_Description of the task_
Find the line with "IC208 pin FB: NET7 -> VEXT" in the entries below. Repeat it, every following line, and the line with "L203: none -> 220uH (n9, n22)", exactly and with nothing added.

_Data_
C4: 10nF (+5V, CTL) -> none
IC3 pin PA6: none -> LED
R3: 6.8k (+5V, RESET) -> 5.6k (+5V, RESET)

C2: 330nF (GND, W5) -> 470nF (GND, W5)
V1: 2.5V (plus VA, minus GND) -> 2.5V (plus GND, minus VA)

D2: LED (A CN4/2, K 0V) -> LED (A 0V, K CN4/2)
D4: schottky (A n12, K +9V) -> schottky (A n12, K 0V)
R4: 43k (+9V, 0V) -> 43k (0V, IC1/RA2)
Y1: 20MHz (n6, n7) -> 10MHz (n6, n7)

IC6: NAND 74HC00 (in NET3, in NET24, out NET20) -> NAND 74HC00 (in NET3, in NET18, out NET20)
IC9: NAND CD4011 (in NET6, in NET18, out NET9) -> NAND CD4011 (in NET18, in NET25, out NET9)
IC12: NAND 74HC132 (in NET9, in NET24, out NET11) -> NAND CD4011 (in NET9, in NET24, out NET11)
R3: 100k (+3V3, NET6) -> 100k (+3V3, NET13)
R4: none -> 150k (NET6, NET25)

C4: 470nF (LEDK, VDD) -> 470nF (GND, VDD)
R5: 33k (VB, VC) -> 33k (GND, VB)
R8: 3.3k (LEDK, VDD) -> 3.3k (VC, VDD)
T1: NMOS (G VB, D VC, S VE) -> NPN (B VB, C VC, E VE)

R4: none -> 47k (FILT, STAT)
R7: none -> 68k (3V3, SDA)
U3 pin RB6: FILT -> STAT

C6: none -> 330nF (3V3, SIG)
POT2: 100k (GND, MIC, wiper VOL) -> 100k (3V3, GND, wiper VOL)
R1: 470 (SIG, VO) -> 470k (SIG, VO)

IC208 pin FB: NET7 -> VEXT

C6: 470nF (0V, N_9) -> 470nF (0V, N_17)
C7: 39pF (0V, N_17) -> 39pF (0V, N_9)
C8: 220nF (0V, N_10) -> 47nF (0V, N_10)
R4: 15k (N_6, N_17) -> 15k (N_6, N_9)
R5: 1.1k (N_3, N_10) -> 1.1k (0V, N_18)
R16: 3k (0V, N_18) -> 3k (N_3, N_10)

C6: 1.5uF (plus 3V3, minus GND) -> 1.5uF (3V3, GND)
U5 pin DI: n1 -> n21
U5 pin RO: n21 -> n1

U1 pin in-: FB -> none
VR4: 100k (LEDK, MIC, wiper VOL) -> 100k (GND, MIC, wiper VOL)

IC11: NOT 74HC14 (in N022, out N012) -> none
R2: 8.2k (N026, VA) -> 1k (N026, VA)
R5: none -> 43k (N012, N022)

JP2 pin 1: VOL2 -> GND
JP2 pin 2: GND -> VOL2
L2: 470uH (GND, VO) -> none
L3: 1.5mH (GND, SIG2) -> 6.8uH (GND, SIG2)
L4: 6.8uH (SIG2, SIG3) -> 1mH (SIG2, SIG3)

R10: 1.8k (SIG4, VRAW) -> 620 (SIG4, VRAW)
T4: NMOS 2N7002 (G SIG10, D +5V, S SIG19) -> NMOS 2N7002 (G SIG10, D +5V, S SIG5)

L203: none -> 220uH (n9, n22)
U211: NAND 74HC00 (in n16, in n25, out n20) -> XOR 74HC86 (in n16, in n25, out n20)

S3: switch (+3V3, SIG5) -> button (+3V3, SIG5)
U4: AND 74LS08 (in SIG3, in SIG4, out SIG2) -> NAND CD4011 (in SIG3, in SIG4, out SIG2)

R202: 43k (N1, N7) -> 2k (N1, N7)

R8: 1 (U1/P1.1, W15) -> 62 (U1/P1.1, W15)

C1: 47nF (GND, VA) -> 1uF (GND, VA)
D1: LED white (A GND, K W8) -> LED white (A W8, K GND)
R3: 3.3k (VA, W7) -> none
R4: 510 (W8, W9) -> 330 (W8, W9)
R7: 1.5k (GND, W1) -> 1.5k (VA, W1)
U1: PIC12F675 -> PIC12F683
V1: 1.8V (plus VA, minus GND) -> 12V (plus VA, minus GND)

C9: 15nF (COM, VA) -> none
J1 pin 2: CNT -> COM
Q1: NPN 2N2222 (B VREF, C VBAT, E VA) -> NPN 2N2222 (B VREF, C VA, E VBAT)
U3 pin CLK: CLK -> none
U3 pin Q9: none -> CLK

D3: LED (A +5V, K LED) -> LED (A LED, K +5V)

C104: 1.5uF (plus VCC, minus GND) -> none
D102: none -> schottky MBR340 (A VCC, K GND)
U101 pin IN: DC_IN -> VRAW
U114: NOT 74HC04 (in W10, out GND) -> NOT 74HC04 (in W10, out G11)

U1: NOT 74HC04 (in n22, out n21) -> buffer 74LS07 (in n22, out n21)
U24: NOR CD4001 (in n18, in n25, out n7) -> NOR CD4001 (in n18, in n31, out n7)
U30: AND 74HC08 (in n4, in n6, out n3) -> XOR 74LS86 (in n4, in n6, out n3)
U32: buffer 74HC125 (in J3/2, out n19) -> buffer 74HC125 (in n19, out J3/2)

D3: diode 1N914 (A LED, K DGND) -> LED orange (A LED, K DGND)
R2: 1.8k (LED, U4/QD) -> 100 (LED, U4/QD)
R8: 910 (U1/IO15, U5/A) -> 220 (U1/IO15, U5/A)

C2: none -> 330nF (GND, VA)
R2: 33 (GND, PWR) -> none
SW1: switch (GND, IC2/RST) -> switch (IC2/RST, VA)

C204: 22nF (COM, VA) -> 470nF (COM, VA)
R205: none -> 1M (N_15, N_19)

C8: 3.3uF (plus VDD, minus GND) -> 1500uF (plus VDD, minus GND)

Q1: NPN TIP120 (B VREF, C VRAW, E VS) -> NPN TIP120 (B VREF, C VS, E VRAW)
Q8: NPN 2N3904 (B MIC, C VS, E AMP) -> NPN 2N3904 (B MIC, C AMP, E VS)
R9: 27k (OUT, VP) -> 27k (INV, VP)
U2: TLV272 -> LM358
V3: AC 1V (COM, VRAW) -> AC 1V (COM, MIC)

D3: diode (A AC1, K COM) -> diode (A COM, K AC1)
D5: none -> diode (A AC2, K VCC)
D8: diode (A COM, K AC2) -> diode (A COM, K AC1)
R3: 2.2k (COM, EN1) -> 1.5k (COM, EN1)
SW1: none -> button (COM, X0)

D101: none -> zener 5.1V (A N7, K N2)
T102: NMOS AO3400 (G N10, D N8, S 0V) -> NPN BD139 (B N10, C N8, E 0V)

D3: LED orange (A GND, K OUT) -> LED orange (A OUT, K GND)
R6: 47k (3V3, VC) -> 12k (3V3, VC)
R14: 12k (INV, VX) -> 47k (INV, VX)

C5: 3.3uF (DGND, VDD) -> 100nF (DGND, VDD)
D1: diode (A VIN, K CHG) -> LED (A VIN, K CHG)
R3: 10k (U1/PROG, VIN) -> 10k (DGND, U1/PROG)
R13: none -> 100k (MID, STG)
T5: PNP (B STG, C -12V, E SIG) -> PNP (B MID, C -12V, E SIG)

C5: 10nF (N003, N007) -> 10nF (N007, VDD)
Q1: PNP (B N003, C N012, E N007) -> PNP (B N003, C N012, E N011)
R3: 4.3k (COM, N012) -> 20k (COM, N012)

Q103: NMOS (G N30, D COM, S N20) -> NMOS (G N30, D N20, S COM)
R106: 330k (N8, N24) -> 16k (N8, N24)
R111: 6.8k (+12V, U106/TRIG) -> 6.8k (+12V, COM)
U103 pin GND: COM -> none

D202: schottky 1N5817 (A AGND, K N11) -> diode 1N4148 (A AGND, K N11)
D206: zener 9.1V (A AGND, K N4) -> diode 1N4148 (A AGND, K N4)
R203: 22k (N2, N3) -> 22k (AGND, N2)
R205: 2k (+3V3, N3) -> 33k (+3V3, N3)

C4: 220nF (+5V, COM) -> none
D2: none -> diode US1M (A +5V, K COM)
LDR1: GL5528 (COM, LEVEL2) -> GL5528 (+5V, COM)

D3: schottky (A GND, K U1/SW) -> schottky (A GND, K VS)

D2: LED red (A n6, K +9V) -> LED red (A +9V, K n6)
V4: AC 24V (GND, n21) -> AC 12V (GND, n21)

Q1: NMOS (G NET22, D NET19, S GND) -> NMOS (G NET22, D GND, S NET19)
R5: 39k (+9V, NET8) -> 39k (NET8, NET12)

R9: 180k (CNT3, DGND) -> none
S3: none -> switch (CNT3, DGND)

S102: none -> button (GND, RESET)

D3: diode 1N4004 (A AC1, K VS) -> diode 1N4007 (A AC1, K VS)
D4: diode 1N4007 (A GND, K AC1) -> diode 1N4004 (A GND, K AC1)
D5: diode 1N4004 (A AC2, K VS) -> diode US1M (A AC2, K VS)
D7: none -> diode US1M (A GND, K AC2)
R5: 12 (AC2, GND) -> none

_Response_
IC208 pin FB: NET7 -> VEXT

C6: 470nF (0V, N_9) -> 470nF (0V, N_17)
C7: 39pF (0V, N_17) -> 39pF (0V, N_9)
C8: 220nF (0V, N_10) -> 47nF (0V, N_10)
R4: 15k (N_6, N_17) -> 15k (N_6, N_9)
R5: 1.1k (N_3, N_10) -> 1.1k (0V, N_18)
R16: 3k (0V, N_18) -> 3k (N_3, N_10)

C6: 1.5uF (plus 3V3, minus GND) -> 1.5uF (3V3, GND)
U5 pin DI: n1 -> n21
U5 pin RO: n21 -> n1

U1 pin in-: FB -> none
VR4: 100k (LEDK, MIC, wiper VOL) -> 100k (GND, MIC, wiper VOL)

IC11: NOT 74HC14 (in N022, out N012) -> none
R2: 8.2k (N026, VA) -> 1k (N026, VA)
R5: none -> 43k (N012, N022)

JP2 pin 1: VOL2 -> GND
JP2 pin 2: GND -> VOL2
L2: 470uH (GND, VO) -> none
L3: 1.5mH (GND, SIG2) -> 6.8uH (GND, SIG2)
L4: 6.8uH (SIG2, SIG3) -> 1mH (SIG2, SIG3)

R10: 1.8k (SIG4, VRAW) -> 620 (SIG4, VRAW)
T4: NMOS 2N7002 (G SIG10, D +5V, S SIG19) -> NMOS 2N7002 (G SIG10, D +5V, S SIG5)

L203: none -> 220uH (n9, n22)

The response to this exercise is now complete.